** SUPPLIED DATA follows **

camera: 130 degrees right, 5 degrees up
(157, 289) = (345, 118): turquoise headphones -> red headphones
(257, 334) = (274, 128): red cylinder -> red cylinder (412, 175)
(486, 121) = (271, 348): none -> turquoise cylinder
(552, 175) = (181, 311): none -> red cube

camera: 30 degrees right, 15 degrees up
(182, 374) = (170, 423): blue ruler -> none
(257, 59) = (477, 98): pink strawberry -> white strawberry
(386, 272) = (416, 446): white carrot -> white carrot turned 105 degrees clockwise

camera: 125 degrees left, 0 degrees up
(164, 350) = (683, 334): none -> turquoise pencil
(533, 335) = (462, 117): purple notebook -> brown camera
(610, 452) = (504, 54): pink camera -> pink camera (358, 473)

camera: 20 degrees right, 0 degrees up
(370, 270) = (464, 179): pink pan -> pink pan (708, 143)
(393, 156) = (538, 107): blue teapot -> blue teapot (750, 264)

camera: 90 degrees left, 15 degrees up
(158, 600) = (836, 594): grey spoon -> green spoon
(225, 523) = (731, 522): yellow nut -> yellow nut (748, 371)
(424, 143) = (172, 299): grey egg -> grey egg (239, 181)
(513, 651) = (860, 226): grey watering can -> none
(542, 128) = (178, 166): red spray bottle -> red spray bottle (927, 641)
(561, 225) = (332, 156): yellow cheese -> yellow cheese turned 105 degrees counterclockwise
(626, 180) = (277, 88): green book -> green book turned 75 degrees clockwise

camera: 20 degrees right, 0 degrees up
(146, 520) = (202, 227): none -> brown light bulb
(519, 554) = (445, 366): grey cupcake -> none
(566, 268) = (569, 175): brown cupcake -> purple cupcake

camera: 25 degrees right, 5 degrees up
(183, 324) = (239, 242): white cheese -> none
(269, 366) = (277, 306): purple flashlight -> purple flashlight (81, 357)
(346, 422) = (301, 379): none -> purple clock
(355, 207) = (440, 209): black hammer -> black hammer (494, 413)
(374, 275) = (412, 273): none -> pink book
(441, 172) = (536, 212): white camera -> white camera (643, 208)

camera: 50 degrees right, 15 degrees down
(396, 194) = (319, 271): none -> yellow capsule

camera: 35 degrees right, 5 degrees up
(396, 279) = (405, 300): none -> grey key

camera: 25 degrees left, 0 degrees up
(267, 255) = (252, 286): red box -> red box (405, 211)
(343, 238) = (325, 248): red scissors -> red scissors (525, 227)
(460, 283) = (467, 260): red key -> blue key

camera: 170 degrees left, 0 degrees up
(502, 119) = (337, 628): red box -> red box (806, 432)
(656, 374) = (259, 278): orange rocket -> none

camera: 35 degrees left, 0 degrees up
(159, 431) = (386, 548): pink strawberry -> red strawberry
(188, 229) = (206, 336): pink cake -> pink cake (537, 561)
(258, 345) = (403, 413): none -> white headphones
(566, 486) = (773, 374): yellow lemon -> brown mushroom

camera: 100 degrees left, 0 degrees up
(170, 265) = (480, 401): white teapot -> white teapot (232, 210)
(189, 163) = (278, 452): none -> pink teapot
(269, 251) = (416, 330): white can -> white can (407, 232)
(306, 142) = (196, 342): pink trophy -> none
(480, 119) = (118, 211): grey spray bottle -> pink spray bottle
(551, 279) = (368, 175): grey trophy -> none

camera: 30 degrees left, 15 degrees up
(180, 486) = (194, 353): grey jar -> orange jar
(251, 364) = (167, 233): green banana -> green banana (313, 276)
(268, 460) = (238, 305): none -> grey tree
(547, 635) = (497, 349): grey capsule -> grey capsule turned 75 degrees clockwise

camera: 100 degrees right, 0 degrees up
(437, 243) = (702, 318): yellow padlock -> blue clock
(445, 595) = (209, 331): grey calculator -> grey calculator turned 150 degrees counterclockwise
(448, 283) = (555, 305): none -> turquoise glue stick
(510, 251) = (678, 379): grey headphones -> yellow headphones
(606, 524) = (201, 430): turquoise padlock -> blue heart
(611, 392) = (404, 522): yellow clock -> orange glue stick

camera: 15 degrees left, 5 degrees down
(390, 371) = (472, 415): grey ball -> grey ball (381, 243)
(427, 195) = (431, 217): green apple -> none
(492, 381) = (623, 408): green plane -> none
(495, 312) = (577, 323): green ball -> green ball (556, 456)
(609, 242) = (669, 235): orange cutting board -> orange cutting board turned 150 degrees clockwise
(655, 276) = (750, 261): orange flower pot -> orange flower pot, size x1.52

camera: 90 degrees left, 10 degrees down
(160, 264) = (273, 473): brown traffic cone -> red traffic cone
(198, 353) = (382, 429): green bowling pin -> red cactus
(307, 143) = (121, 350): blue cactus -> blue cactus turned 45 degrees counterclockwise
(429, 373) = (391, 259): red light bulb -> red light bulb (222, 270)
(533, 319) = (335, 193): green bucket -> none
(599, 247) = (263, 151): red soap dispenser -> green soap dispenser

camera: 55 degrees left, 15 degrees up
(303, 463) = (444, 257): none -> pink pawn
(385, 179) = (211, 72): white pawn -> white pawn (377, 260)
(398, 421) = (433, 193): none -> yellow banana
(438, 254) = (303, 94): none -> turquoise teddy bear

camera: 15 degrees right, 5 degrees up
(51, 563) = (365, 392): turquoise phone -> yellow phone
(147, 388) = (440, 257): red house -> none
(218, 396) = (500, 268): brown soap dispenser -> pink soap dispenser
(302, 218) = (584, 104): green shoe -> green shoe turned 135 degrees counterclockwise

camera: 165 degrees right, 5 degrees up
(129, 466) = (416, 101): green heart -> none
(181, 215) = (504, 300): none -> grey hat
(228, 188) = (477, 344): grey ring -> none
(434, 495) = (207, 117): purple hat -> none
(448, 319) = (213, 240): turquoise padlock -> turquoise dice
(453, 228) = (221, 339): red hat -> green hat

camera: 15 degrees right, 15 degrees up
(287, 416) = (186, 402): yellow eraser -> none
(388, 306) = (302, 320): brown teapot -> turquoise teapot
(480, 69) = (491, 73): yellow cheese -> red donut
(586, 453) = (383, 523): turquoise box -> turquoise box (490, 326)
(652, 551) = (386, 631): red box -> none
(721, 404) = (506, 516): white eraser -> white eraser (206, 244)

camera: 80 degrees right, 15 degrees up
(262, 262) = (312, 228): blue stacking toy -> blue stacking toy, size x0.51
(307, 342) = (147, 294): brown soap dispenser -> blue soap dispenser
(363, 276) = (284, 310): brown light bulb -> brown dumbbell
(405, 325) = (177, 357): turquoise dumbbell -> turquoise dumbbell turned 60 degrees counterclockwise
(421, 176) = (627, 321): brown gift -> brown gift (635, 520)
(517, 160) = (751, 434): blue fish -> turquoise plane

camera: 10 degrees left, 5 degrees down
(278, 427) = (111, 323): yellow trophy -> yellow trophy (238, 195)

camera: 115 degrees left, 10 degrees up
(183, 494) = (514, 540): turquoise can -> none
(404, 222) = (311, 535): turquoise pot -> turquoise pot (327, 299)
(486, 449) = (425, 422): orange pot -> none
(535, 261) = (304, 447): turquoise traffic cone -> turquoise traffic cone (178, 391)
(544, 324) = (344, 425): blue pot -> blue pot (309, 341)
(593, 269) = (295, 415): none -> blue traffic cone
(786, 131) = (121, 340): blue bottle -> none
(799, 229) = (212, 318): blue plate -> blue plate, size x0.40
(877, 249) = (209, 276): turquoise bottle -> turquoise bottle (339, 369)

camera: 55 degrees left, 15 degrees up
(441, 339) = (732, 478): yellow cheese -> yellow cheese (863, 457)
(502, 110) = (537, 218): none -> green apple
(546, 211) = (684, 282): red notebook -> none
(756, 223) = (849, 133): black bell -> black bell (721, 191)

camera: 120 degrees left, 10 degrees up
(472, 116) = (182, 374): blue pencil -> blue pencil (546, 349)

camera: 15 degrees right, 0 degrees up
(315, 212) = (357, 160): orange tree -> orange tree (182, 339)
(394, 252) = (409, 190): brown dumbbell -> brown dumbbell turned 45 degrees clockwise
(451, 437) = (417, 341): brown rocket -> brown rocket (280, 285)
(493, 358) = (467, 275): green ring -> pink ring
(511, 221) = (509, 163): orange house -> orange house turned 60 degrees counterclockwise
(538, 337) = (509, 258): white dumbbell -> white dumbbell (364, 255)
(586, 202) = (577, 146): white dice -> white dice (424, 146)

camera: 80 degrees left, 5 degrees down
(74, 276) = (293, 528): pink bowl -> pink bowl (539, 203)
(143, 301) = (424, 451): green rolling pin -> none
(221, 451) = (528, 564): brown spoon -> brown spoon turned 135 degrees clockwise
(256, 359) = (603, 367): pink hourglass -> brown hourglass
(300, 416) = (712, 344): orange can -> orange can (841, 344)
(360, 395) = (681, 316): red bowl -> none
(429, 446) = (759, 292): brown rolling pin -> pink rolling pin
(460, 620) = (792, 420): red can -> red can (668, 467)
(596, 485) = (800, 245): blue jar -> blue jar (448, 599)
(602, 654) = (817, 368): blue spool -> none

** End of SUPPLIED DATA **

#### TO DO
Look above for the line with "(343, 238) = (325, 248): red" and the line with "(188, 229) = (206, 336): pink". Write out those two lines and all the lines between them, exactly, and no others.

#### FINAL ANSWER
(343, 238) = (325, 248): red scissors -> red scissors (525, 227)
(460, 283) = (467, 260): red key -> blue key

camera: 170 degrees left, 0 degrees up
(502, 119) = (337, 628): red box -> red box (806, 432)
(656, 374) = (259, 278): orange rocket -> none

camera: 35 degrees left, 0 degrees up
(159, 431) = (386, 548): pink strawberry -> red strawberry
(188, 229) = (206, 336): pink cake -> pink cake (537, 561)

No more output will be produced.